What to do:
Copy out each line of the data below in which the string "degrees" appears.

Records shown:

● ● ● ●

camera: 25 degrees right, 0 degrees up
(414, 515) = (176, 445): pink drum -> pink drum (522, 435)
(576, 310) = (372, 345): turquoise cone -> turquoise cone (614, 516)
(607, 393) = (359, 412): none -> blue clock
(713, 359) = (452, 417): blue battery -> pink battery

● ● ● ●

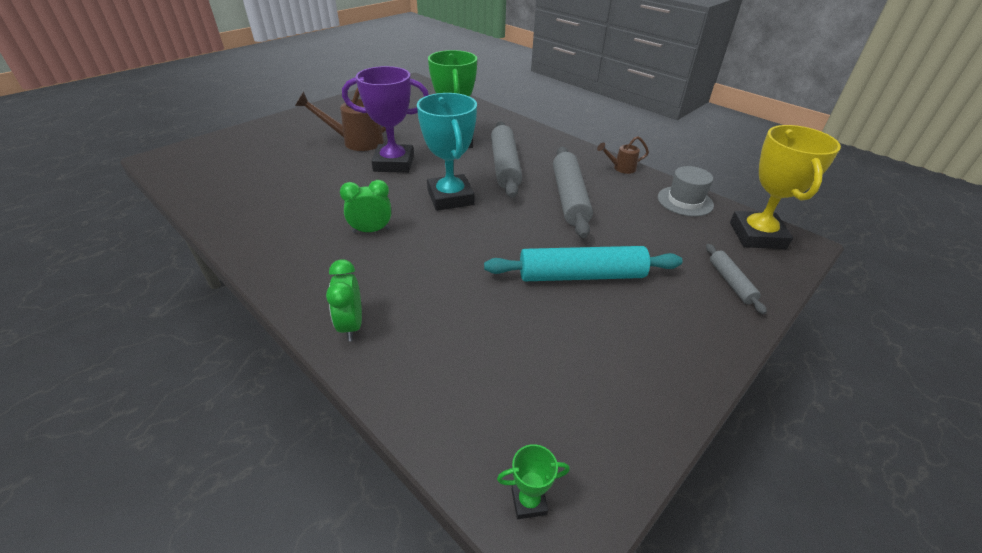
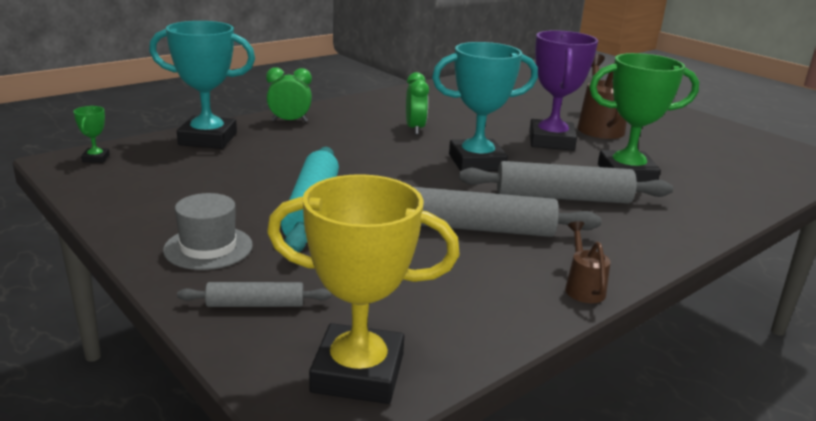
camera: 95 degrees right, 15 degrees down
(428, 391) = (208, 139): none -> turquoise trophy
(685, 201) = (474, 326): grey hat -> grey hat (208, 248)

● ● ● ●

Answer to the exercise:
camera: 25 degrees right, 0 degrees up
camera: 95 degrees right, 15 degrees down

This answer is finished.